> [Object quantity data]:
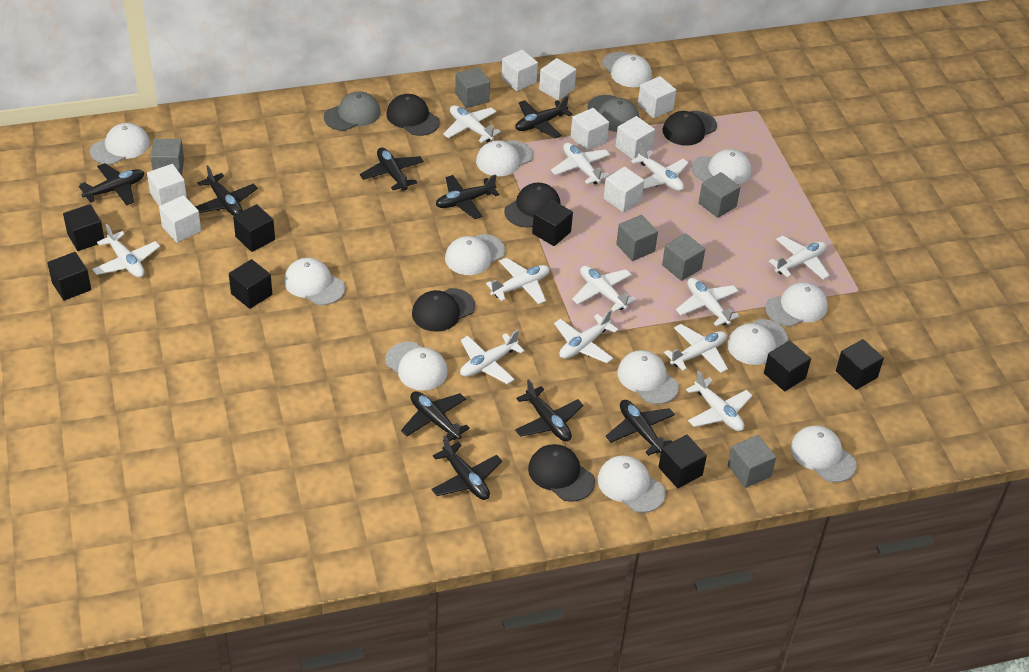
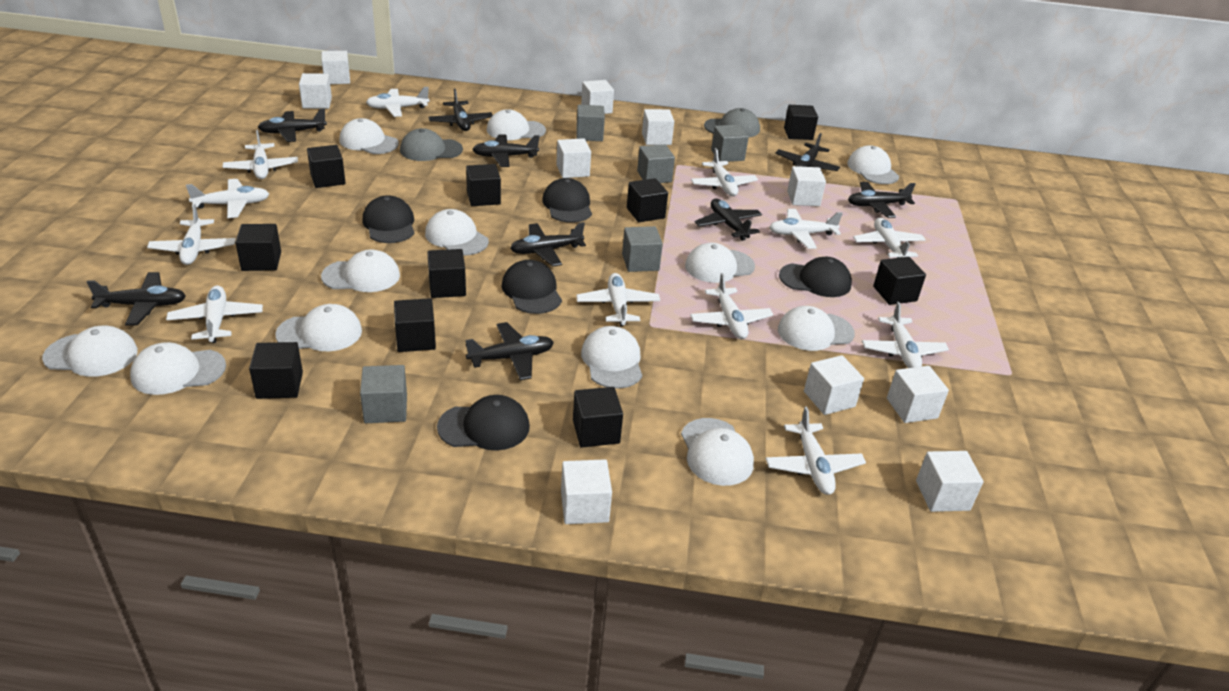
black cube: [47,252,91,301] [63,204,104,251] [229,259,272,309] [233,204,275,252] [532,199,573,246] [658,435,707,488] [764,341,811,391] [836,339,884,390] = 8 -> [235,224,281,271] [249,342,303,399] [307,145,346,188] [394,298,436,352] [427,249,466,298] [466,164,501,206] [573,387,623,448] [627,178,668,222] [784,105,818,140] [873,257,926,305] = 10
grey cube: [150,139,184,176] [455,67,490,108] [616,215,658,261] [662,233,705,281] [699,172,741,218] [728,435,776,488] = 6 -> [360,365,407,423] [576,105,605,141] [622,226,663,272] [637,144,675,183] [711,125,749,162] = 5
white cube: [147,164,187,206] [159,195,201,243] [501,50,538,91] [539,58,576,101] [570,108,609,151] [604,167,644,212] [615,116,655,159] [638,76,676,118] = 8 -> [299,73,332,109] [321,51,350,84] [556,138,591,178] [561,459,612,524] [581,80,614,114] [642,109,674,145] [787,166,826,206] [804,355,864,415] [887,366,949,423] [916,451,983,512] = 10

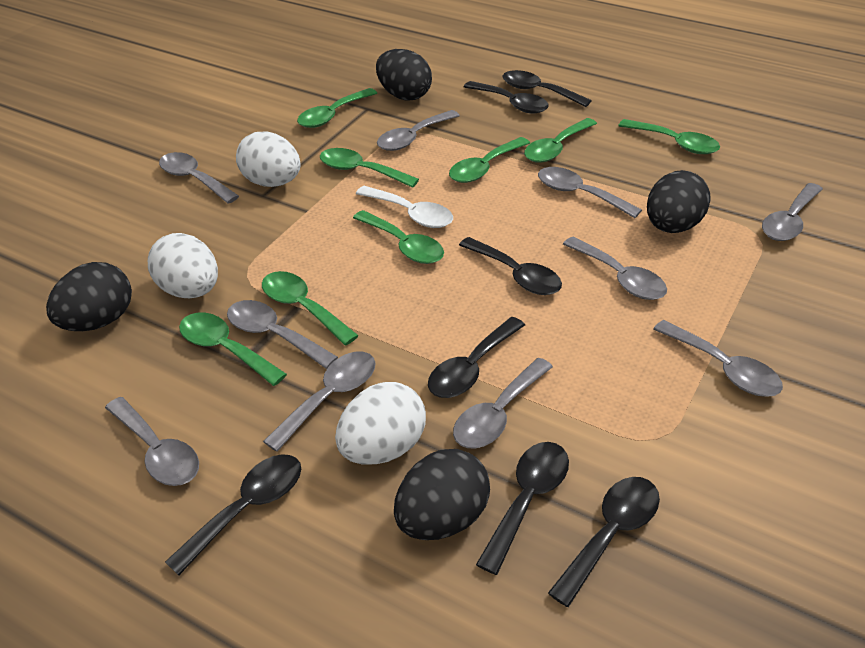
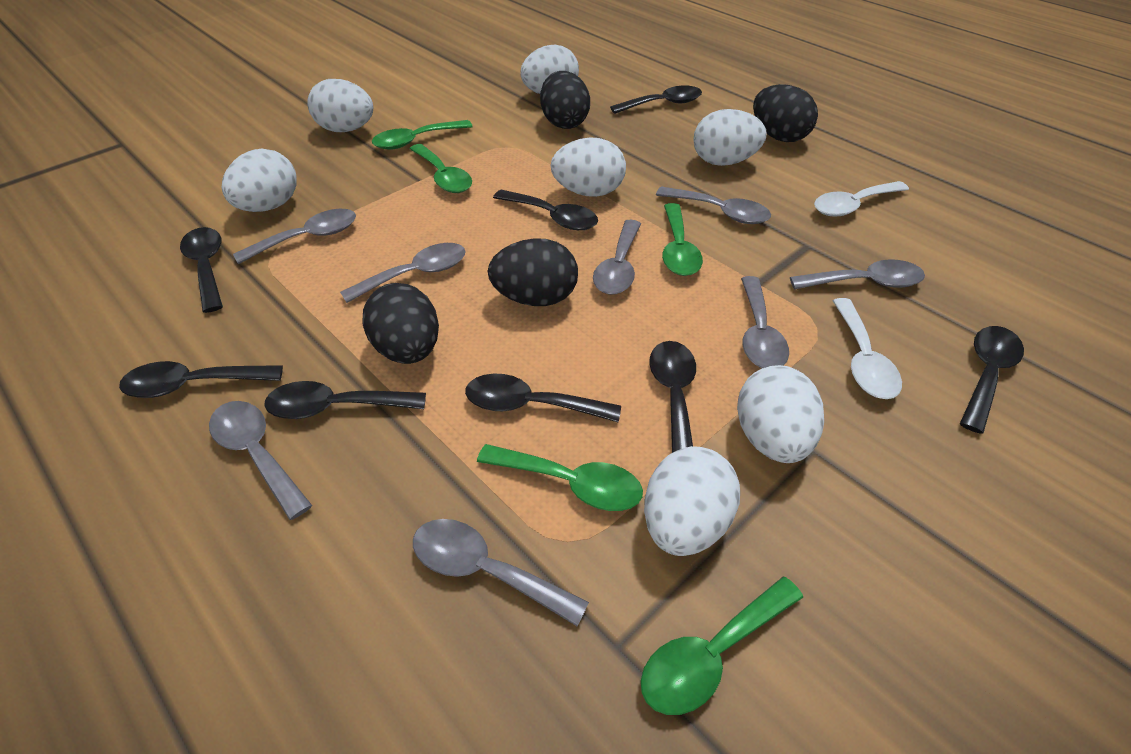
black spoon: [165,455,301,575] [428,317,525,398] [459,237,562,295] [464,81,549,114] [476,442,569,575] [503,70,592,107] [548,477,660,607] = 7 -> [119,361,283,398] [180,227,223,313] [265,381,426,419] [465,374,621,422] [493,190,598,230] [610,86,702,114] [649,341,696,453] [960,326,1024,434] = 8
green spoon: [179,313,287,386] [262,271,359,345] [297,88,377,128] [320,148,419,188] [353,210,444,264] [449,137,530,183] [524,118,597,163] [618,119,720,154] = 8 -> [372,120,473,150] [410,144,472,193] [477,444,643,511] [641,577,803,715] [662,203,703,276] = 5
grey spoon: [105,397,199,486] [159,152,239,204] [227,300,338,369] [263,351,376,452] [377,110,460,151] [453,358,553,449] [538,167,642,218] [563,237,667,300] [653,320,783,397] [762,183,823,241] = 10 -> [209,401,312,520] [233,209,356,264] [340,243,466,303] [413,519,589,626] [593,220,641,295] [656,187,771,224] [741,276,789,368] [790,259,925,289] = 8
white egg: [148,233,218,298] [236,131,301,187] [335,382,426,464] = 3 -> [222,149,297,212] [307,79,373,132] [520,44,579,94] [551,137,626,197] [644,446,740,556] [694,109,766,166] [737,365,824,463] = 7
white spoon: [356,186,453,228] = 1 -> [814,181,909,217] [833,298,902,399] = 2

> [Task item]:
A faithful, complete copy of the entries is required, without the pictures.

> [Task output]:
black cube: [47,252,91,301] [63,204,104,251] [229,259,272,309] [233,204,275,252] [532,199,573,246] [658,435,707,488] [764,341,811,391] [836,339,884,390] = 8 -> [235,224,281,271] [249,342,303,399] [307,145,346,188] [394,298,436,352] [427,249,466,298] [466,164,501,206] [573,387,623,448] [627,178,668,222] [784,105,818,140] [873,257,926,305] = 10
grey cube: [150,139,184,176] [455,67,490,108] [616,215,658,261] [662,233,705,281] [699,172,741,218] [728,435,776,488] = 6 -> [360,365,407,423] [576,105,605,141] [622,226,663,272] [637,144,675,183] [711,125,749,162] = 5
white cube: [147,164,187,206] [159,195,201,243] [501,50,538,91] [539,58,576,101] [570,108,609,151] [604,167,644,212] [615,116,655,159] [638,76,676,118] = 8 -> [299,73,332,109] [321,51,350,84] [556,138,591,178] [561,459,612,524] [581,80,614,114] [642,109,674,145] [787,166,826,206] [804,355,864,415] [887,366,949,423] [916,451,983,512] = 10

black spoon: [165,455,301,575] [428,317,525,398] [459,237,562,295] [464,81,549,114] [476,442,569,575] [503,70,592,107] [548,477,660,607] = 7 -> [119,361,283,398] [180,227,223,313] [265,381,426,419] [465,374,621,422] [493,190,598,230] [610,86,702,114] [649,341,696,453] [960,326,1024,434] = 8
green spoon: [179,313,287,386] [262,271,359,345] [297,88,377,128] [320,148,419,188] [353,210,444,264] [449,137,530,183] [524,118,597,163] [618,119,720,154] = 8 -> [372,120,473,150] [410,144,472,193] [477,444,643,511] [641,577,803,715] [662,203,703,276] = 5
grey spoon: [105,397,199,486] [159,152,239,204] [227,300,338,369] [263,351,376,452] [377,110,460,151] [453,358,553,449] [538,167,642,218] [563,237,667,300] [653,320,783,397] [762,183,823,241] = 10 -> [209,401,312,520] [233,209,356,264] [340,243,466,303] [413,519,589,626] [593,220,641,295] [656,187,771,224] [741,276,789,368] [790,259,925,289] = 8
white egg: [148,233,218,298] [236,131,301,187] [335,382,426,464] = 3 -> [222,149,297,212] [307,79,373,132] [520,44,579,94] [551,137,626,197] [644,446,740,556] [694,109,766,166] [737,365,824,463] = 7
white spoon: [356,186,453,228] = 1 -> [814,181,909,217] [833,298,902,399] = 2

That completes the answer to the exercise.